* Instructions for the task
Copy every record exactly as it stands. Leave the pictures out.

Before-and-after object listings
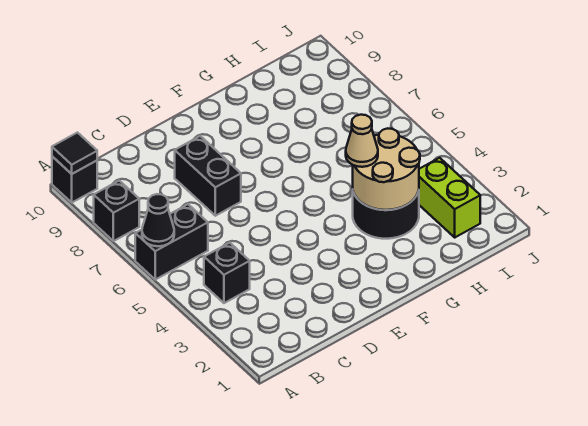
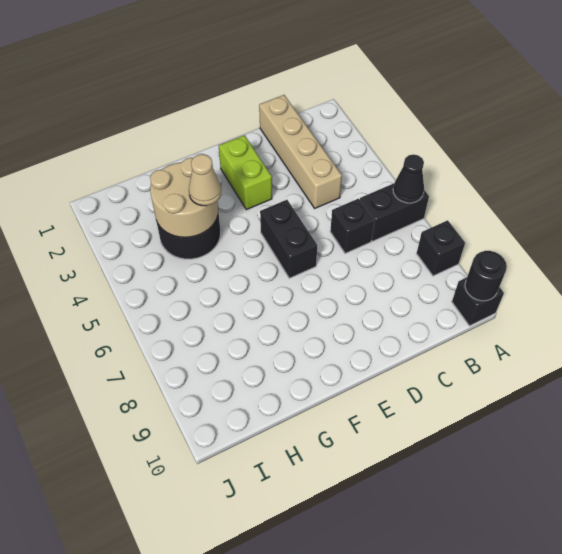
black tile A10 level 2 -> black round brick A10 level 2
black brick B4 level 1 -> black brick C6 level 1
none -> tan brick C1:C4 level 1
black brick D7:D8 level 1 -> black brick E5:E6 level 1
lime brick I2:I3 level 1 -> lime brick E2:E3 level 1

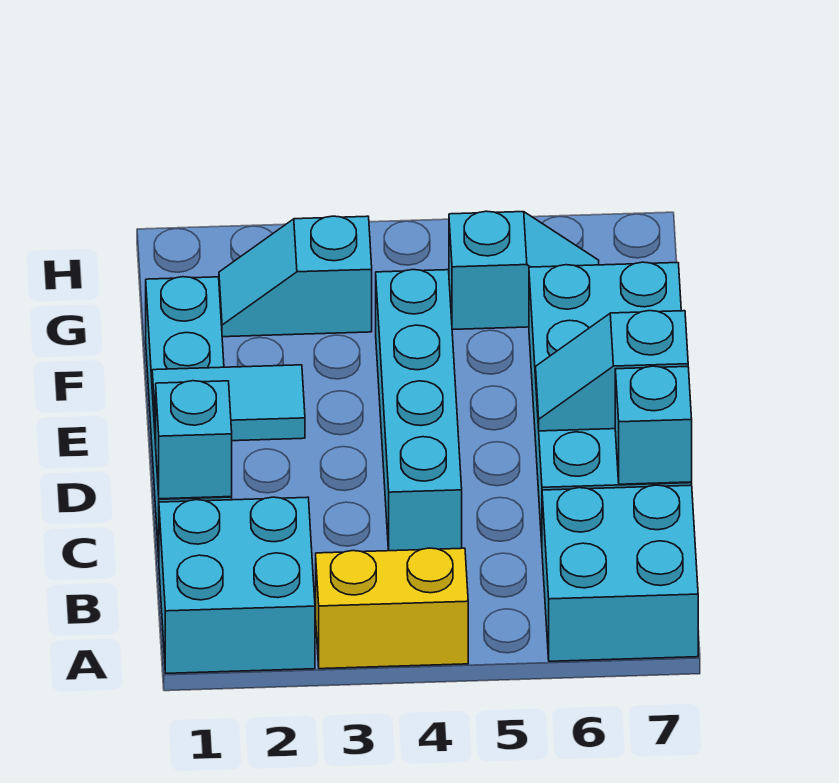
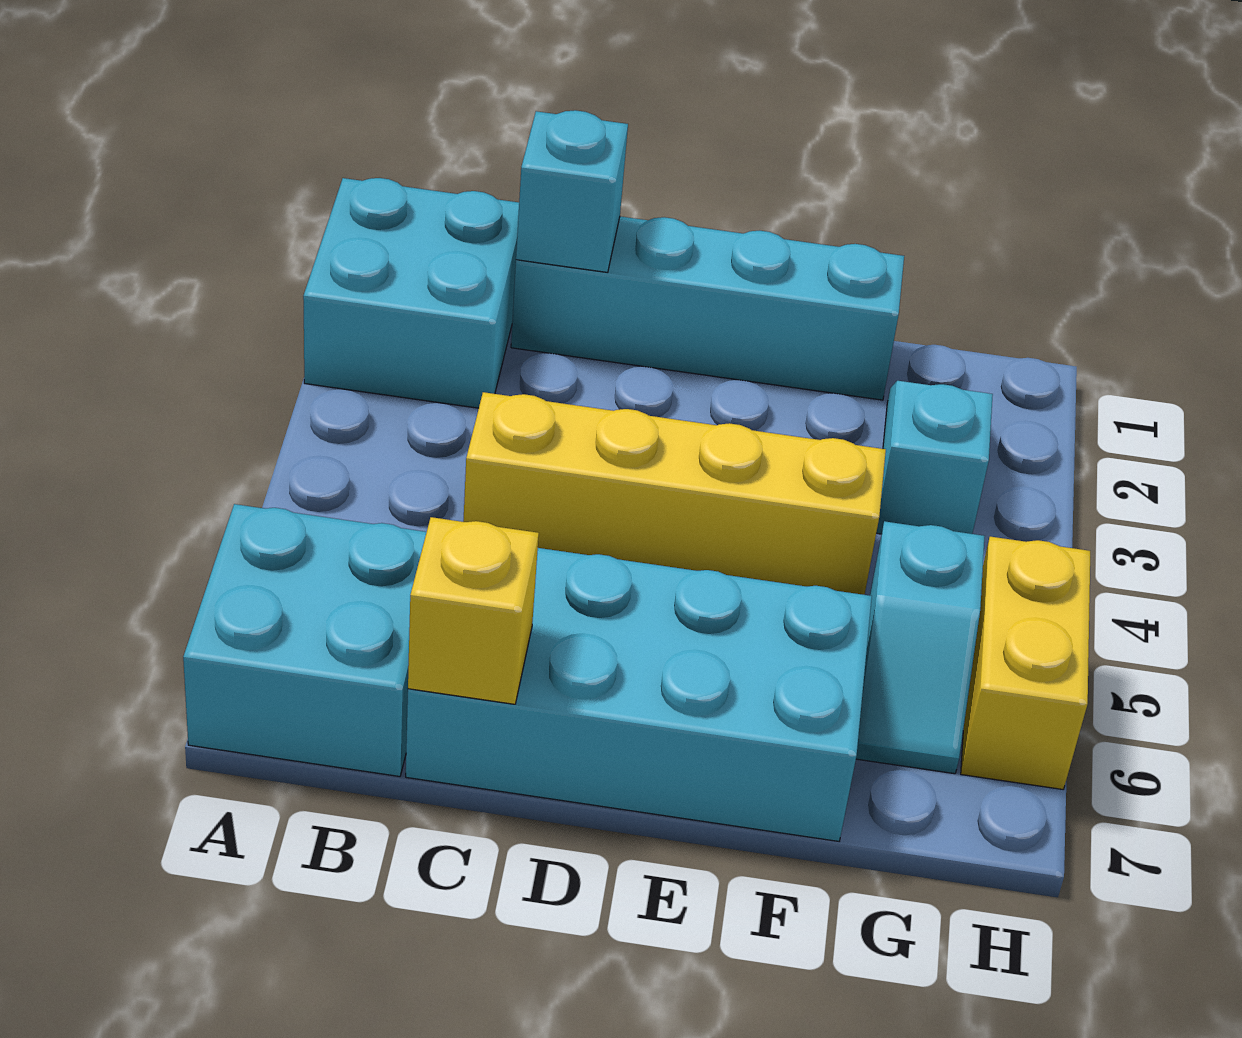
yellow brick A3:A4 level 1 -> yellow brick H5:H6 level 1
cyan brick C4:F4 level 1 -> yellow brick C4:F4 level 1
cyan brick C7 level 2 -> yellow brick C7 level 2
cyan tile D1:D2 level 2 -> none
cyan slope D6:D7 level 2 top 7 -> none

* Final answer
black tile A10 level 2 -> black round brick A10 level 2
black brick B4 level 1 -> black brick C6 level 1
none -> tan brick C1:C4 level 1
black brick D7:D8 level 1 -> black brick E5:E6 level 1
lime brick I2:I3 level 1 -> lime brick E2:E3 level 1

yellow brick A3:A4 level 1 -> yellow brick H5:H6 level 1
cyan brick C4:F4 level 1 -> yellow brick C4:F4 level 1
cyan brick C7 level 2 -> yellow brick C7 level 2
cyan tile D1:D2 level 2 -> none
cyan slope D6:D7 level 2 top 7 -> none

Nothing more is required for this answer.